Copy out all lines bearing the word "star" from the listing below.
• • • • • • •
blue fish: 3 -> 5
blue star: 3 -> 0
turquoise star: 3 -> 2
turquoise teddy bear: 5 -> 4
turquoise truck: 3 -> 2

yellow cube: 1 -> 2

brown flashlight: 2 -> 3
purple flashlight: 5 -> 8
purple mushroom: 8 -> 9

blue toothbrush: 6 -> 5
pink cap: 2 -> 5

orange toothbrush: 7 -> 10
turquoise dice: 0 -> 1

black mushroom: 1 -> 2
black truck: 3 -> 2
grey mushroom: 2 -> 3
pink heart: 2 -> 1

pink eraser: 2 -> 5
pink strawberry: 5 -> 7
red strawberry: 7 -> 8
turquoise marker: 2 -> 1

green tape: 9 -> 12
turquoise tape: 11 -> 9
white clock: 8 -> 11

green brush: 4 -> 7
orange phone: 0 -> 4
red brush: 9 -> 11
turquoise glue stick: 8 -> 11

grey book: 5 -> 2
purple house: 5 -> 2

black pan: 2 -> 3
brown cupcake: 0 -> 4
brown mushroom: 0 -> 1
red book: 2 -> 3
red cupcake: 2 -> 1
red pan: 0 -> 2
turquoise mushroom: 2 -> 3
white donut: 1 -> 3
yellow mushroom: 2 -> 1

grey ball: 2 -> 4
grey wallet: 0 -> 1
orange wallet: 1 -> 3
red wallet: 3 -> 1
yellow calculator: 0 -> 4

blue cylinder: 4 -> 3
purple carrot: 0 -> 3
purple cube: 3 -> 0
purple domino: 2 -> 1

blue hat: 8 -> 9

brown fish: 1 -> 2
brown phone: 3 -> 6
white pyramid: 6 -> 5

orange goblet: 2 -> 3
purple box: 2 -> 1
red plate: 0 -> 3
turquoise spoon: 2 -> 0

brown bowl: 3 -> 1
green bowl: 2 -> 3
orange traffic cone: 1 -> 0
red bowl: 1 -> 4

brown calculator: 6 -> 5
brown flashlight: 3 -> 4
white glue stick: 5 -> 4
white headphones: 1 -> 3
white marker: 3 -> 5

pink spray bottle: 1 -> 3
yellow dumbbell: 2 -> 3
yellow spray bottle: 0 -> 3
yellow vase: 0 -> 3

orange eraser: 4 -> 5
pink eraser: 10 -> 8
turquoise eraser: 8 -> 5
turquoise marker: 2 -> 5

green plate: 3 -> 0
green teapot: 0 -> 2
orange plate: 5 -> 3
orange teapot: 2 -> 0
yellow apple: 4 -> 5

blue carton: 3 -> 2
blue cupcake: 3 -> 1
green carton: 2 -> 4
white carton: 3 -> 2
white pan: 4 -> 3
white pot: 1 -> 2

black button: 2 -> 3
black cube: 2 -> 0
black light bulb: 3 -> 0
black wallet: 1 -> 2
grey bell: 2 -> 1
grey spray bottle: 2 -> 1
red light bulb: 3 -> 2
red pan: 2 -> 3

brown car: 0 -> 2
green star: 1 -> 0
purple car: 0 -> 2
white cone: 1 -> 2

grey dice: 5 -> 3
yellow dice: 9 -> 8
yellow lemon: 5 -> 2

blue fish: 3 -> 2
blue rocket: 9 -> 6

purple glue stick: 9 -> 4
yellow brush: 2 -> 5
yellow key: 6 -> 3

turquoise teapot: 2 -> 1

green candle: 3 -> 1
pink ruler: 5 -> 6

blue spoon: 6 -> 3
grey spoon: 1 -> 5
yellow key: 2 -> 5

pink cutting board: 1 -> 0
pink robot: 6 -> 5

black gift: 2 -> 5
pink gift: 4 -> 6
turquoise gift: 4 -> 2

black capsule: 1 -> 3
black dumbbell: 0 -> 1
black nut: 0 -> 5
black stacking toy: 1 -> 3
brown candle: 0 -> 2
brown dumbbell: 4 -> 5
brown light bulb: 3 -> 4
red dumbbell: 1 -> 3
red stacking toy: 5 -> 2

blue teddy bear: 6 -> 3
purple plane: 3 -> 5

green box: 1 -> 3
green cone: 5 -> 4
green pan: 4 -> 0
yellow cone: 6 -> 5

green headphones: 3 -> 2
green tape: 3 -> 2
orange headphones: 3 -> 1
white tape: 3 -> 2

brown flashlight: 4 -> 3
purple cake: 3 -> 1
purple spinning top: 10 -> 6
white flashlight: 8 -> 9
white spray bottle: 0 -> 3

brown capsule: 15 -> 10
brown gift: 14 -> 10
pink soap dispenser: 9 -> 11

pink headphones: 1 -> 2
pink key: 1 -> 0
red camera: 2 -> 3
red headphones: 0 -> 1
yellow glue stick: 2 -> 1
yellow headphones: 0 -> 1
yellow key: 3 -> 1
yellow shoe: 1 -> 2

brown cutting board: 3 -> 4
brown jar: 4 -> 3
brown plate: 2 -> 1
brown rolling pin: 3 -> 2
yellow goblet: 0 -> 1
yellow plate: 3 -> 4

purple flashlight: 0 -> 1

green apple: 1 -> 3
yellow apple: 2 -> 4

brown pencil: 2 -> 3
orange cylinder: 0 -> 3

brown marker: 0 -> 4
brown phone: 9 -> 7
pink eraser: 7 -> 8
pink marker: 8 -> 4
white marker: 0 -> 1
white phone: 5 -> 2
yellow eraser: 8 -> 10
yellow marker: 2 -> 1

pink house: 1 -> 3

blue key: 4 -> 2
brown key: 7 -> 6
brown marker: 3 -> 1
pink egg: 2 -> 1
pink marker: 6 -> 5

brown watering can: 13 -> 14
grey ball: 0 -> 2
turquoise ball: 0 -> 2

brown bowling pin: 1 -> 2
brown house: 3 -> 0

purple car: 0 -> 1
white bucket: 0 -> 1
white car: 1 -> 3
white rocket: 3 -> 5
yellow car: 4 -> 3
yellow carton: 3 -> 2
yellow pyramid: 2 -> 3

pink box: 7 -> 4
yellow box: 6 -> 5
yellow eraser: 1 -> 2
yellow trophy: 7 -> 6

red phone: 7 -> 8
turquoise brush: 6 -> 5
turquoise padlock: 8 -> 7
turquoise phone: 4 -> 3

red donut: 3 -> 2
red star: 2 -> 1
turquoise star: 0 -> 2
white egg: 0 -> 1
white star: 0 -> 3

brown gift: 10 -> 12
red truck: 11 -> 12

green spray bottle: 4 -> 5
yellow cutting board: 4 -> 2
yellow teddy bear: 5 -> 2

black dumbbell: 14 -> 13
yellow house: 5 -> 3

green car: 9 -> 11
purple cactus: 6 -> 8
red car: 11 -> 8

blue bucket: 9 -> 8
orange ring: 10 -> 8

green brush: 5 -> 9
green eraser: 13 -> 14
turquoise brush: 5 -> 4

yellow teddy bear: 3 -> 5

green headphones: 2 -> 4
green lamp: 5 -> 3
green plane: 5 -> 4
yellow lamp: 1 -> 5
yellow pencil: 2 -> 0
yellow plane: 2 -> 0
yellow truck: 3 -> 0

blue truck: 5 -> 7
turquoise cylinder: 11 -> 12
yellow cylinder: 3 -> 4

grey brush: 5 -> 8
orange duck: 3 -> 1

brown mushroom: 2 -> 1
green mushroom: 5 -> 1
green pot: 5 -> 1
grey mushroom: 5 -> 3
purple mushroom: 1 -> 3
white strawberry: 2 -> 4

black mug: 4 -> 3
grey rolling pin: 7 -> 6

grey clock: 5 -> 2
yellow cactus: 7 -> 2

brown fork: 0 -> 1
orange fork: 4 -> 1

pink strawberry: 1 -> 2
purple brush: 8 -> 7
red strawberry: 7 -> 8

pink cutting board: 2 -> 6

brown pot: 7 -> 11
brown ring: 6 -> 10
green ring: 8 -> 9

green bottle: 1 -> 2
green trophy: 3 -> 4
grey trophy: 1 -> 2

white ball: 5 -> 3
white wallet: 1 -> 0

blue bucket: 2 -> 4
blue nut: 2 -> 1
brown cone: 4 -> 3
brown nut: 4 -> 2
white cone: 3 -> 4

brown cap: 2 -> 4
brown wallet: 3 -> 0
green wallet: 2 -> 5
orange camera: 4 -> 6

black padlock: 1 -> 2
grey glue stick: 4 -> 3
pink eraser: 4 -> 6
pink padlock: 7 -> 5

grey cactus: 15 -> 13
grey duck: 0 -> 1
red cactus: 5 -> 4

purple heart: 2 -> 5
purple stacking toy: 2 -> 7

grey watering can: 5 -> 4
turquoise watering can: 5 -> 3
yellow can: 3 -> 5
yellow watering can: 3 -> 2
• • • • • • •
OUTPUT:
blue star: 3 -> 0
turquoise star: 3 -> 2
green star: 1 -> 0
red star: 2 -> 1
turquoise star: 0 -> 2
white star: 0 -> 3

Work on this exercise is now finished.